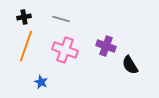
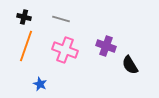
black cross: rotated 24 degrees clockwise
blue star: moved 1 px left, 2 px down
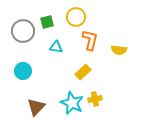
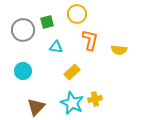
yellow circle: moved 1 px right, 3 px up
gray circle: moved 1 px up
yellow rectangle: moved 11 px left
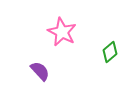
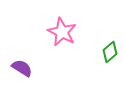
purple semicircle: moved 18 px left, 3 px up; rotated 15 degrees counterclockwise
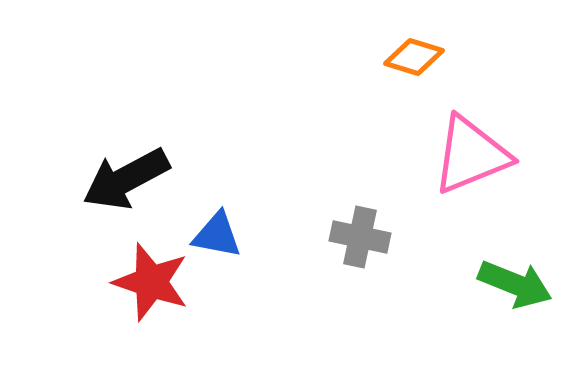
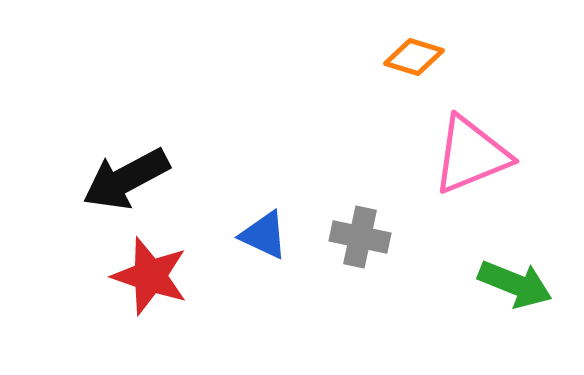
blue triangle: moved 47 px right; rotated 14 degrees clockwise
red star: moved 1 px left, 6 px up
■ ■ ■ ■ ■ ■ ■
The records above need to be reproduced exactly, with all images omitted.

- [Finished exercise]:
black cross: rotated 24 degrees clockwise
blue star: moved 1 px left, 2 px down
yellow circle: moved 1 px right, 3 px up
gray circle: moved 1 px up
yellow rectangle: moved 11 px left
purple semicircle: moved 18 px left, 3 px up; rotated 15 degrees counterclockwise
blue triangle: moved 47 px right; rotated 14 degrees clockwise
red star: moved 1 px left, 6 px up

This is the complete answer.